→ GIVEN RECORDS:
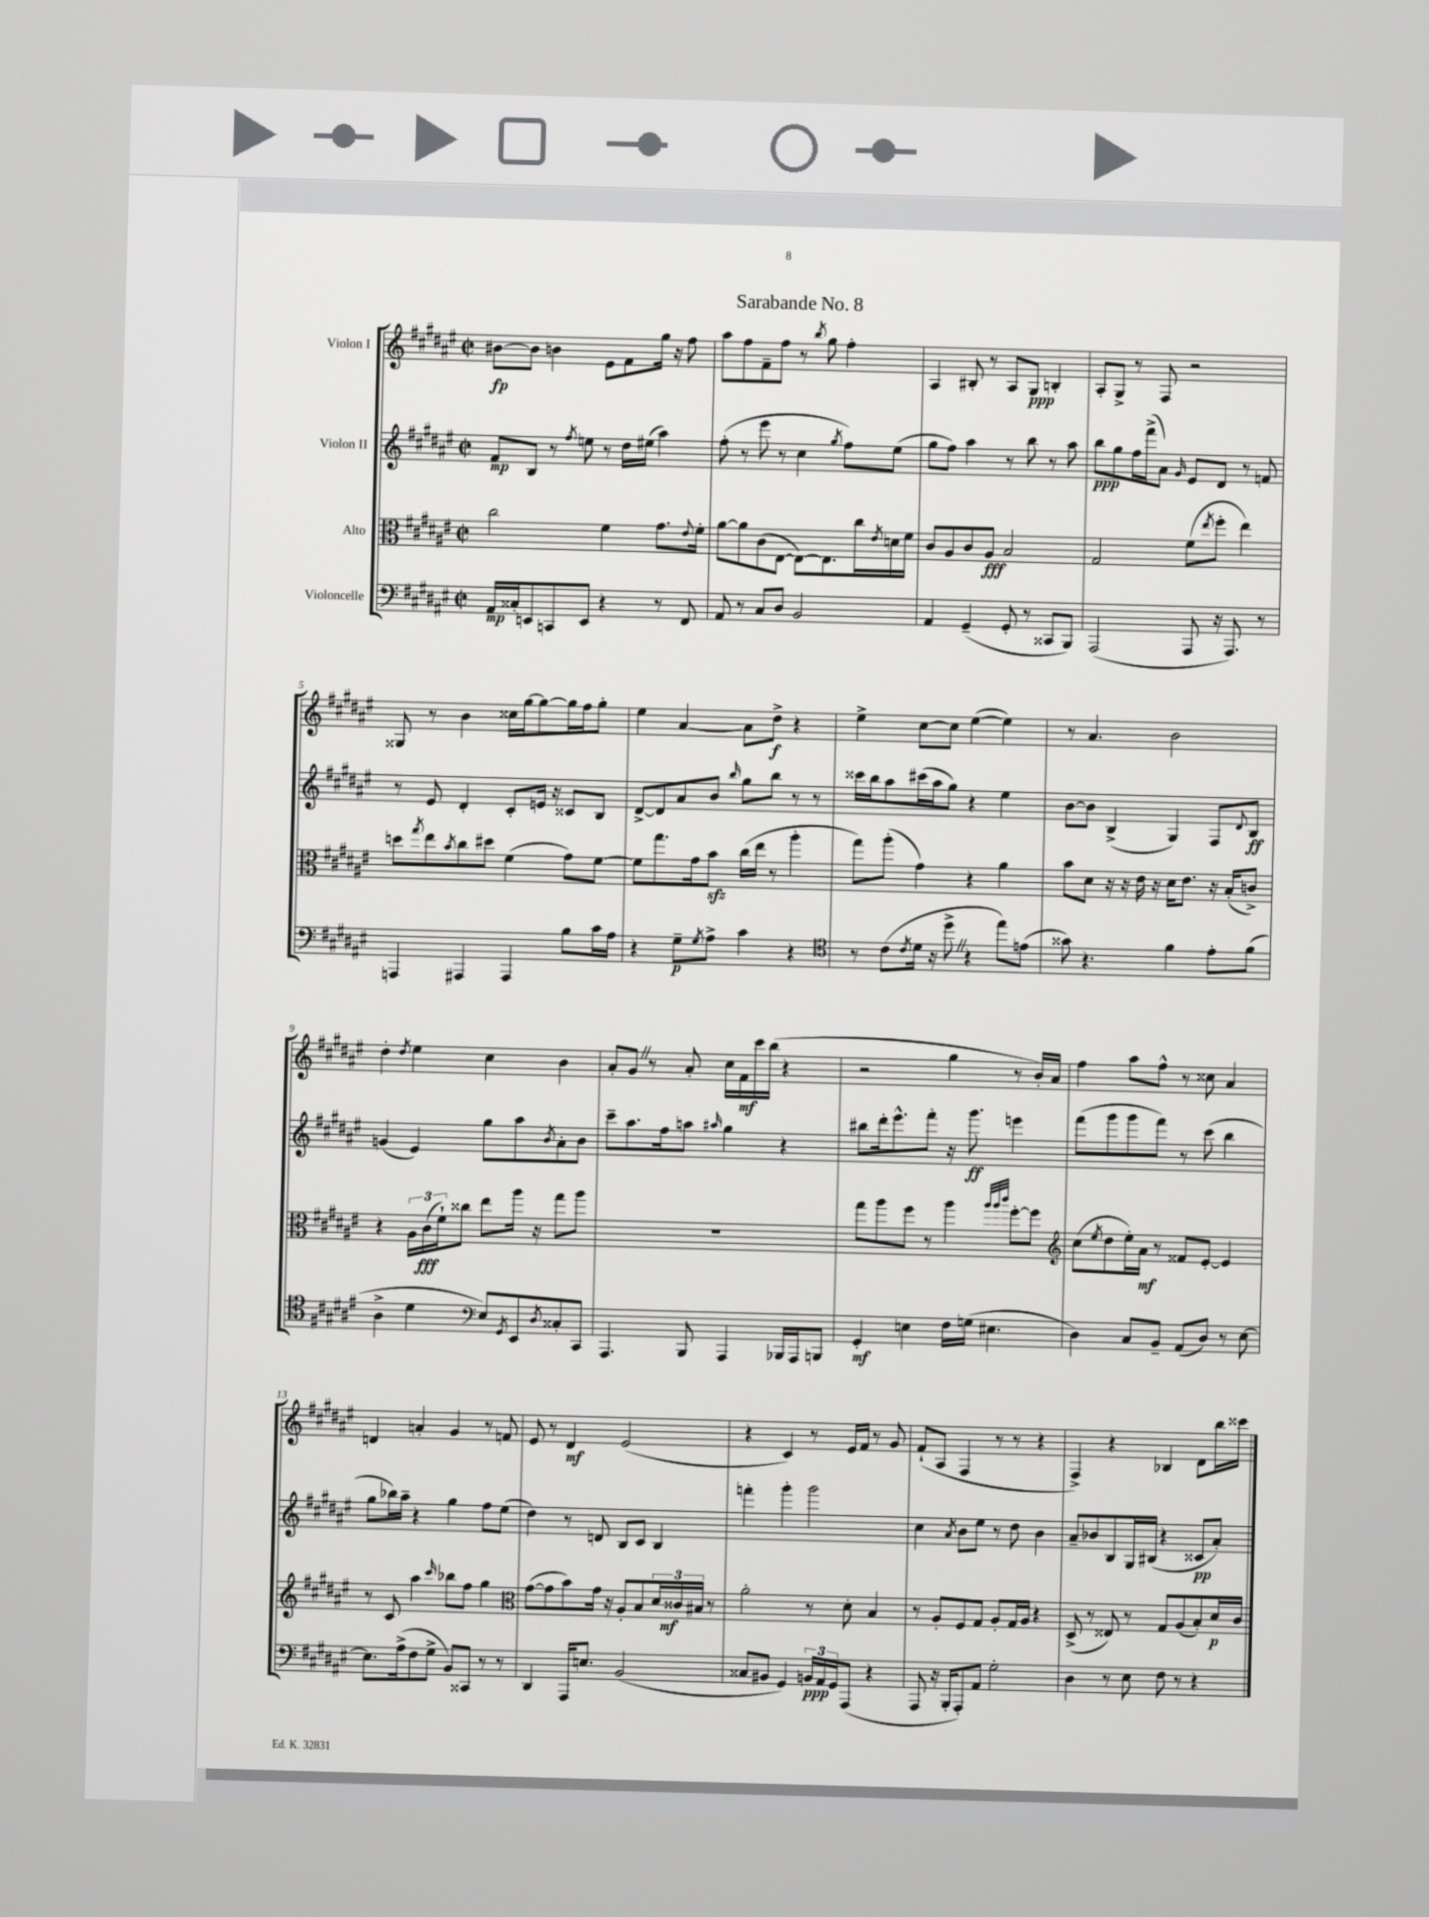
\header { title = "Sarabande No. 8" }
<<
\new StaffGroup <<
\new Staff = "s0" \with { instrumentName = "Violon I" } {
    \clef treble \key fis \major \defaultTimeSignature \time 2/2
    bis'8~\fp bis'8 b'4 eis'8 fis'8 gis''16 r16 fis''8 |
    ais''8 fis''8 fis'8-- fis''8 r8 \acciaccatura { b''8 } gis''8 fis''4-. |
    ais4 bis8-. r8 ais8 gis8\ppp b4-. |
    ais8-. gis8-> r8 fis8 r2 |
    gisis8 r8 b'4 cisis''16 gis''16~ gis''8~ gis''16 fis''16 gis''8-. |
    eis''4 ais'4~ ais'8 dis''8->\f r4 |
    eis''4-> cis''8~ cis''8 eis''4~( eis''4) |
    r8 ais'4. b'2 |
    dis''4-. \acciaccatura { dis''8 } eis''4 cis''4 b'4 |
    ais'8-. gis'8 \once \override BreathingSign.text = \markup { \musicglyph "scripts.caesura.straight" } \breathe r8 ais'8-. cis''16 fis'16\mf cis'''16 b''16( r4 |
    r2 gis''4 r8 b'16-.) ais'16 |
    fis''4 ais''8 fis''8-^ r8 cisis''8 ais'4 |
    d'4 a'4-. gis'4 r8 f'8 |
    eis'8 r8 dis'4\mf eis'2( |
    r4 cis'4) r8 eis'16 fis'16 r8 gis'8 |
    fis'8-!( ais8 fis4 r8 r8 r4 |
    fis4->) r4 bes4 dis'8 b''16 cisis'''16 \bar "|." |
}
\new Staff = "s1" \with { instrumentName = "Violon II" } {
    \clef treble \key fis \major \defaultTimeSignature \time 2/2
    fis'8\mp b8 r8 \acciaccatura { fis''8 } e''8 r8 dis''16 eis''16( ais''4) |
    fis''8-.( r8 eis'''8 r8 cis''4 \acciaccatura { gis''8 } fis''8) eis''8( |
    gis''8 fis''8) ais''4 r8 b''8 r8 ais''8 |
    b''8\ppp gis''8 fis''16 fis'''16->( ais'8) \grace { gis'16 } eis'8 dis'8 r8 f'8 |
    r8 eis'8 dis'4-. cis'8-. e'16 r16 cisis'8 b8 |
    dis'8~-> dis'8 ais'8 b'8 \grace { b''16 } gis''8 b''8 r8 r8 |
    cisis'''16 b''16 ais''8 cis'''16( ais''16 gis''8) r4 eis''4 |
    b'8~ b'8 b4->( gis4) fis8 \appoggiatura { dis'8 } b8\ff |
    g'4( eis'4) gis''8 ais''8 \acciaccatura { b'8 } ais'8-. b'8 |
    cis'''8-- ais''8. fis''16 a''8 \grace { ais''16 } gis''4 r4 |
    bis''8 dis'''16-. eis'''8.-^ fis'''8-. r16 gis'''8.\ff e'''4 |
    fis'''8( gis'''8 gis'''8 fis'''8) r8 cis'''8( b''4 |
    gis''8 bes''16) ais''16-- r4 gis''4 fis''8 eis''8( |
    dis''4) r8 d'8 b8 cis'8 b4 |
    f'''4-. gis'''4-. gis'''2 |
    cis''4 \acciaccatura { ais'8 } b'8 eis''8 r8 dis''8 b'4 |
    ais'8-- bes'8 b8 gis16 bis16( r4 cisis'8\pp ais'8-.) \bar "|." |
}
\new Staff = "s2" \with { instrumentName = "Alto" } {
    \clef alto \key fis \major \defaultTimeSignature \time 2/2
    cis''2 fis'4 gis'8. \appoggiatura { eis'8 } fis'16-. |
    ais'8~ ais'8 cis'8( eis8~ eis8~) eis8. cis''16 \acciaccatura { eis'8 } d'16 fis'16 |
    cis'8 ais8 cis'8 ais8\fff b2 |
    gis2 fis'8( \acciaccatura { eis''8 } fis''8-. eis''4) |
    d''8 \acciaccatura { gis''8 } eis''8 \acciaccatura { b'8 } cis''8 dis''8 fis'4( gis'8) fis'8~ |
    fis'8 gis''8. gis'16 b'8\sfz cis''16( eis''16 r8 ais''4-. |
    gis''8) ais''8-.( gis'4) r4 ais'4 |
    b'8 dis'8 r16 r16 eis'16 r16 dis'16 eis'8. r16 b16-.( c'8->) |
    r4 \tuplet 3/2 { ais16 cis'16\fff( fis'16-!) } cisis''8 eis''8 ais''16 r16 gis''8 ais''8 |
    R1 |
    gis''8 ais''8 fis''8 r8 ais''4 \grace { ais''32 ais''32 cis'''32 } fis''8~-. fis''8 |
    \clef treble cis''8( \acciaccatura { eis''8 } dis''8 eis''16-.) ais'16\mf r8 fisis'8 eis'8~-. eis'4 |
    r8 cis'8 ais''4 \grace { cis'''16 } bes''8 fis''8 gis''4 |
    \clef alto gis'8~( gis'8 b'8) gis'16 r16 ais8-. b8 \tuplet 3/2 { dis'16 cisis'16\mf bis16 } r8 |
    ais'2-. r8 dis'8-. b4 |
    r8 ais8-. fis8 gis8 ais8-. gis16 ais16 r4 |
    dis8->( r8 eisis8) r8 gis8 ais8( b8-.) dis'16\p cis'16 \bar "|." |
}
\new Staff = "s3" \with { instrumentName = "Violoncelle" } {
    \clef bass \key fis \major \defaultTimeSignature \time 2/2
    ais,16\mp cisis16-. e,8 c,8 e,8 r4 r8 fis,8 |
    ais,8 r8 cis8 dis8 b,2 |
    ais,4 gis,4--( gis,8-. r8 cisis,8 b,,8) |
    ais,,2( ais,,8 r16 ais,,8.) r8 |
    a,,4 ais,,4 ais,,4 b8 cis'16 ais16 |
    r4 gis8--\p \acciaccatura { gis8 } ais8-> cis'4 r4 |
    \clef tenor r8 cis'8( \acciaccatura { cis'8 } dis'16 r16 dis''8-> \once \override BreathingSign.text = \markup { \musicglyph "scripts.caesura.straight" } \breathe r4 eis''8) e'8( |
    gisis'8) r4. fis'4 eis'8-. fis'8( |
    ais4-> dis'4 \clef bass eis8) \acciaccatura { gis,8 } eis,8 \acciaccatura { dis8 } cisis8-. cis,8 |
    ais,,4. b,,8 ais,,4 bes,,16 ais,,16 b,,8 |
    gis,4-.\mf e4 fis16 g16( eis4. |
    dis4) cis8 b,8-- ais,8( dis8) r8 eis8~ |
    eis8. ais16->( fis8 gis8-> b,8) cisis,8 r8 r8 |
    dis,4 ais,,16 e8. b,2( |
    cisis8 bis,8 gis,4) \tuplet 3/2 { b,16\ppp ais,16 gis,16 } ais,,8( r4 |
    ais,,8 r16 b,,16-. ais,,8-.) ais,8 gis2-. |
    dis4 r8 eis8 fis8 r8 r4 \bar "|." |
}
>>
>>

→ THE PROBLEM: Show every line of the listing above that contains the string "breathe", copying each line in full; case counts.

→ WRITTEN REPLY:
    ais'8-. gis'8 \once \override BreathingSign.text = \markup { \musicglyph "scripts.caesura.straight" } \breathe r8 ais'8-. cis''16 fis'16\mf cis'''16 b''16( r4 |
    \clef tenor r8 cis'8( \acciaccatura { cis'8 } dis'16 r16 dis''8-> \once \override BreathingSign.text = \markup { \musicglyph "scripts.caesura.straight" } \breathe r4 eis''8) e'8( |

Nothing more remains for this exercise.